> **Action item**
Your task is to reproduce, exactly and only, the lines running from the line containing "R1: 5.1k (+5V, NET27) -> 5.1k (NET19, NET31)" to the end of the data below, both included.

> **Available records**
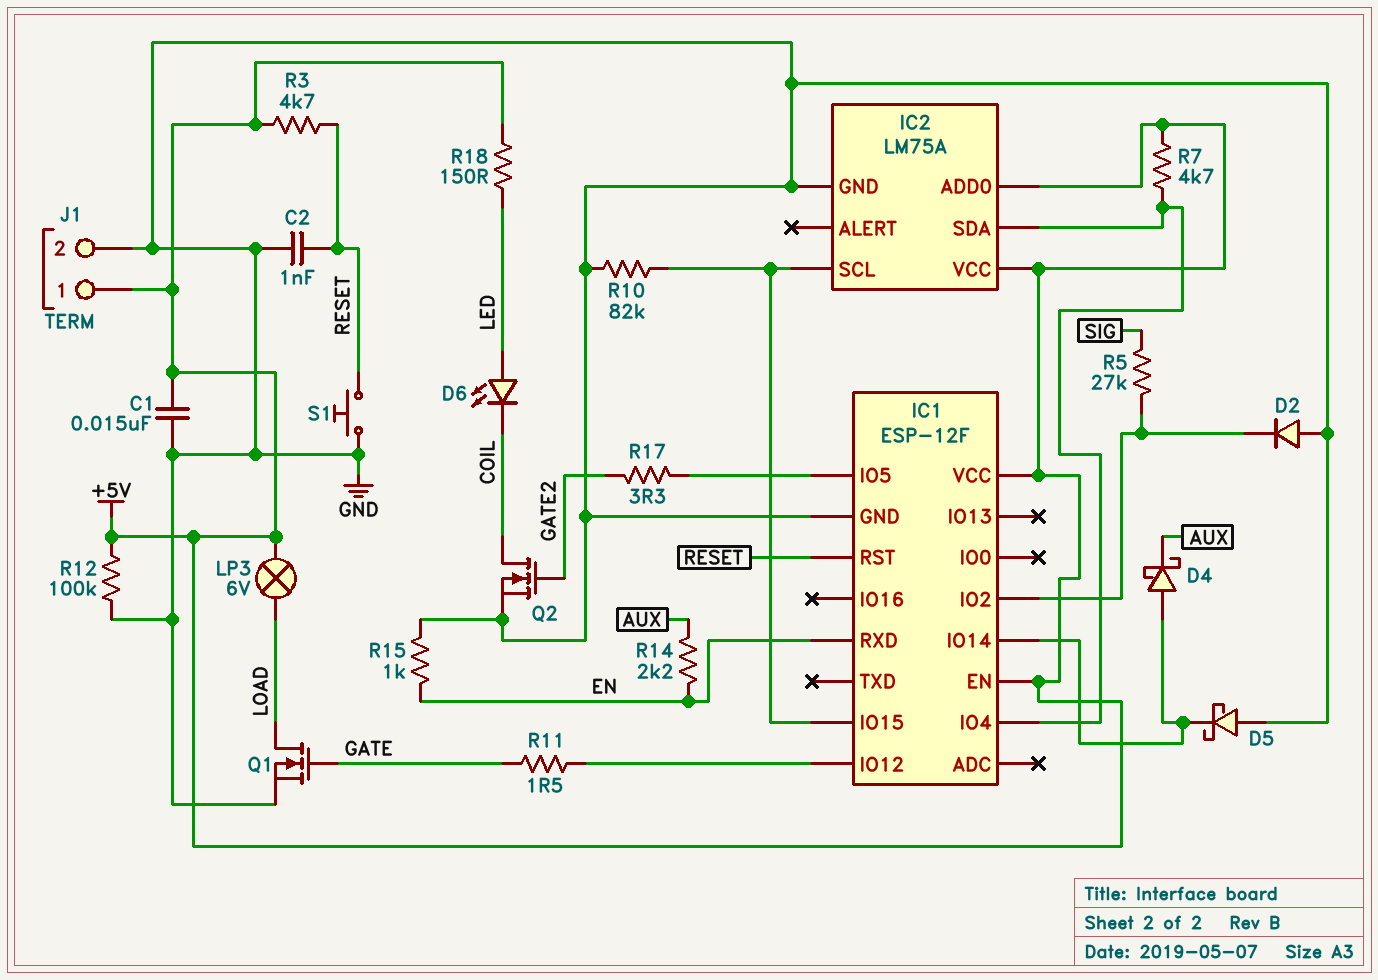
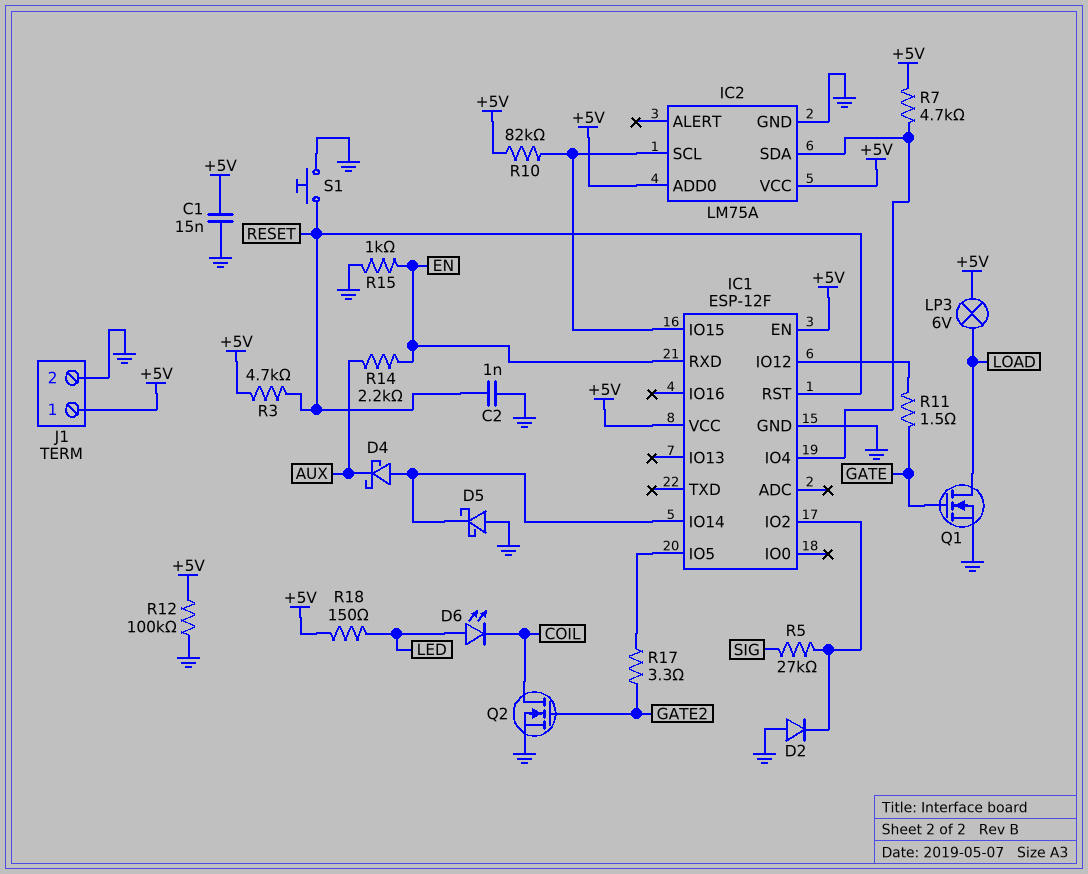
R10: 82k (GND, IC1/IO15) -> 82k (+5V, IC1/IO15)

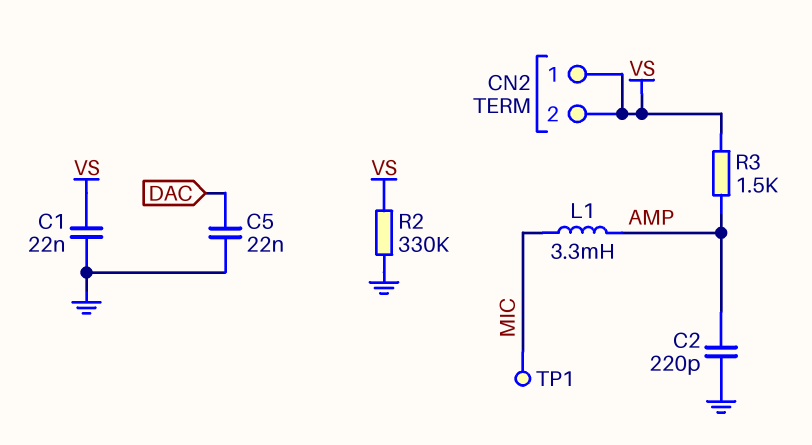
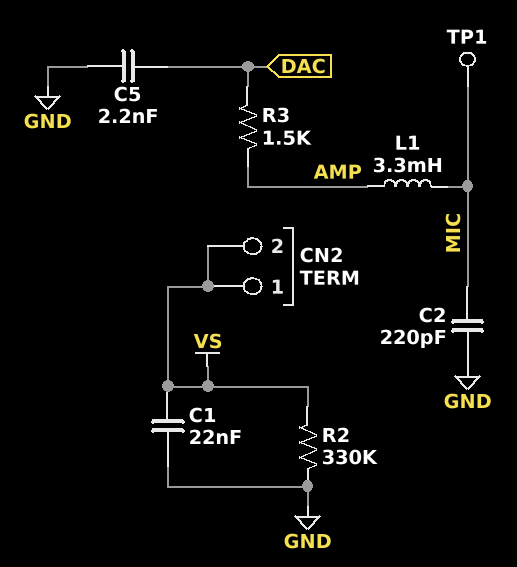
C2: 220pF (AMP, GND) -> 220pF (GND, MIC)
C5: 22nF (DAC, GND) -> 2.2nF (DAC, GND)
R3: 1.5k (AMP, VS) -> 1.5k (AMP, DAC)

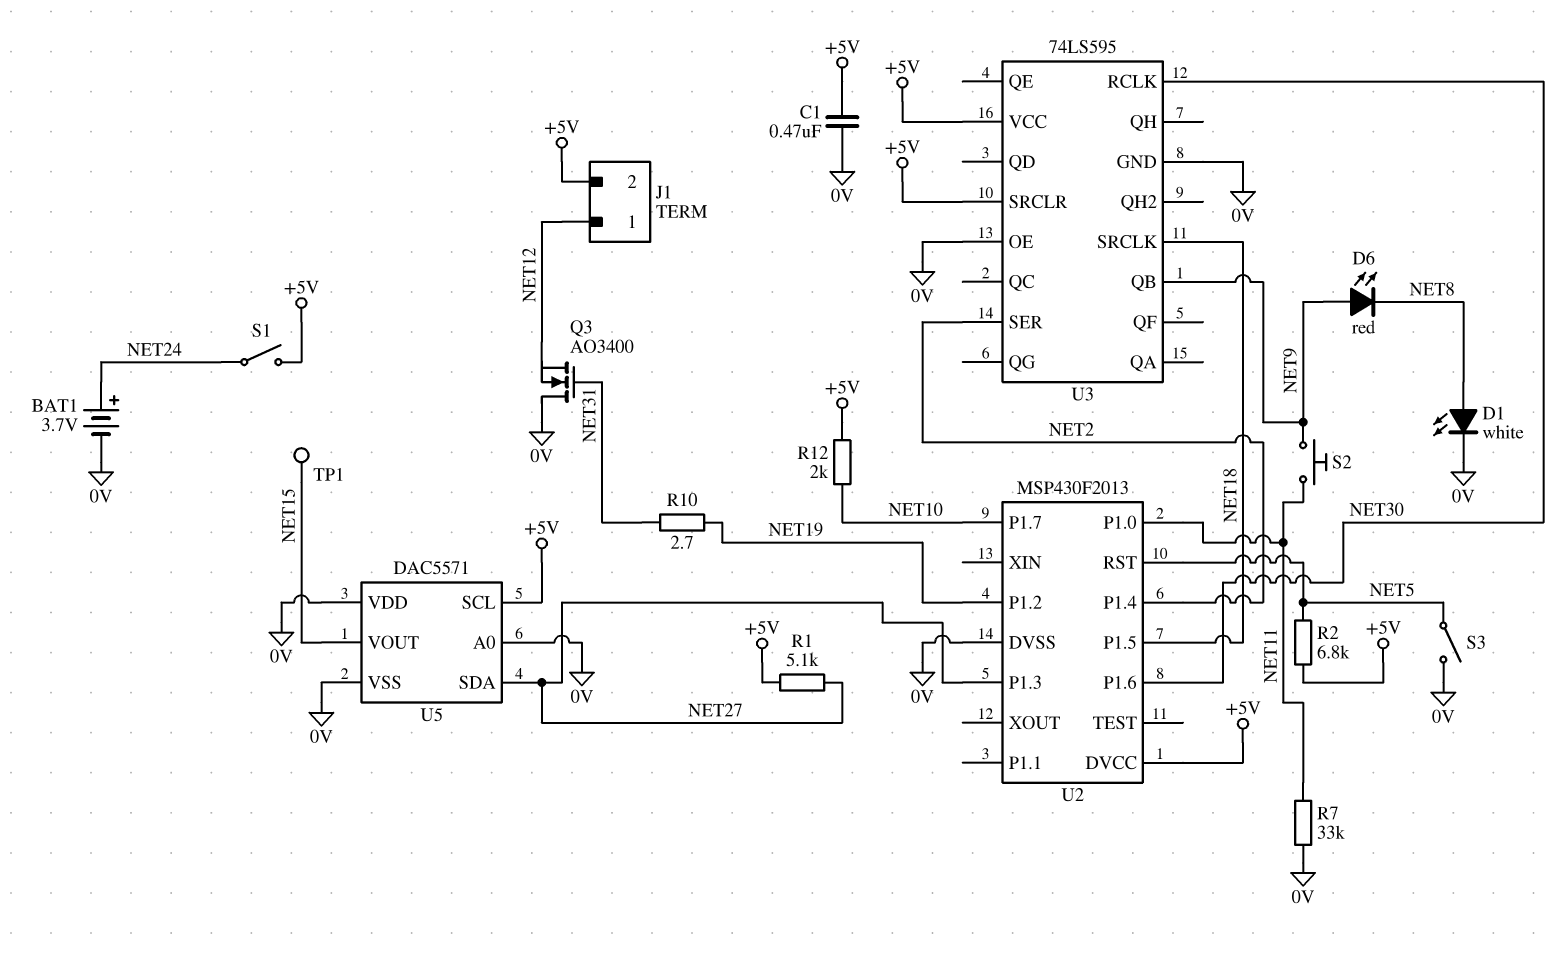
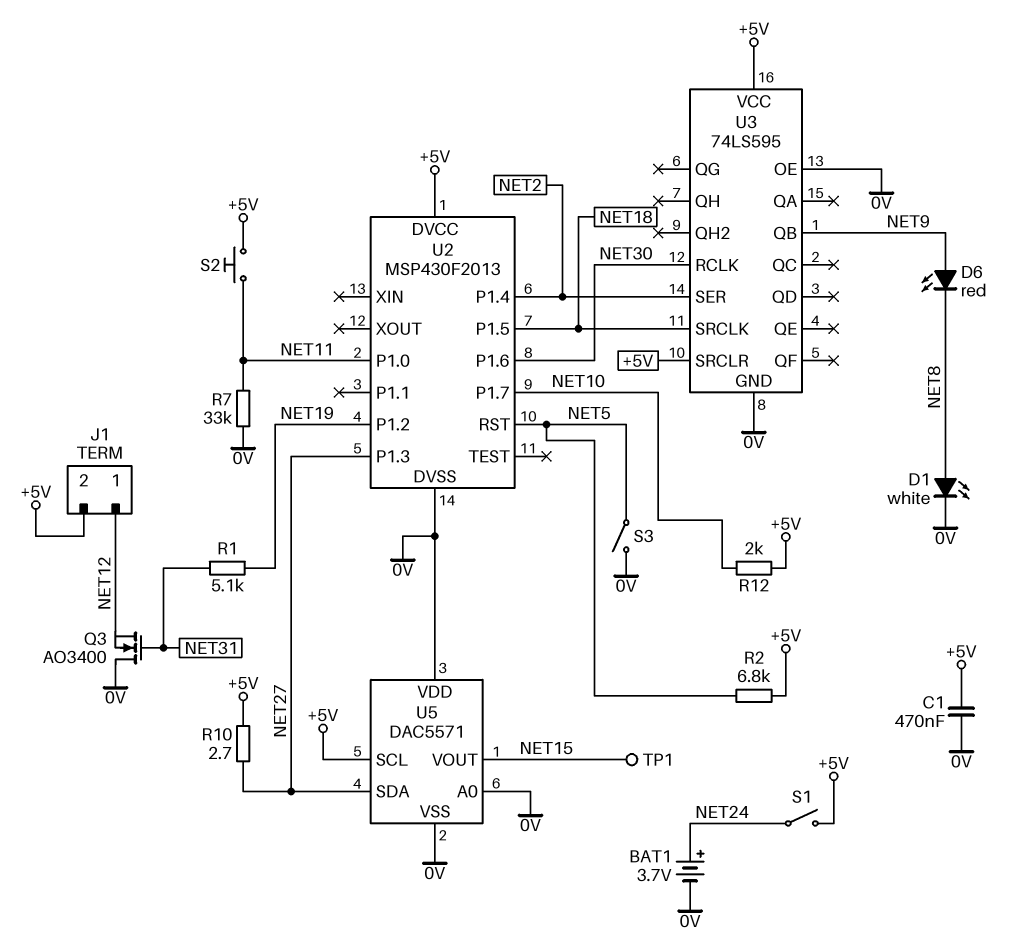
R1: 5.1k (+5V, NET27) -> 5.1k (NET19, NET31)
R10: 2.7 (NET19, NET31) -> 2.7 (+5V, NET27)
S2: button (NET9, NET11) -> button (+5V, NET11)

> **Output of the task**
R1: 5.1k (+5V, NET27) -> 5.1k (NET19, NET31)
R10: 2.7 (NET19, NET31) -> 2.7 (+5V, NET27)
S2: button (NET9, NET11) -> button (+5V, NET11)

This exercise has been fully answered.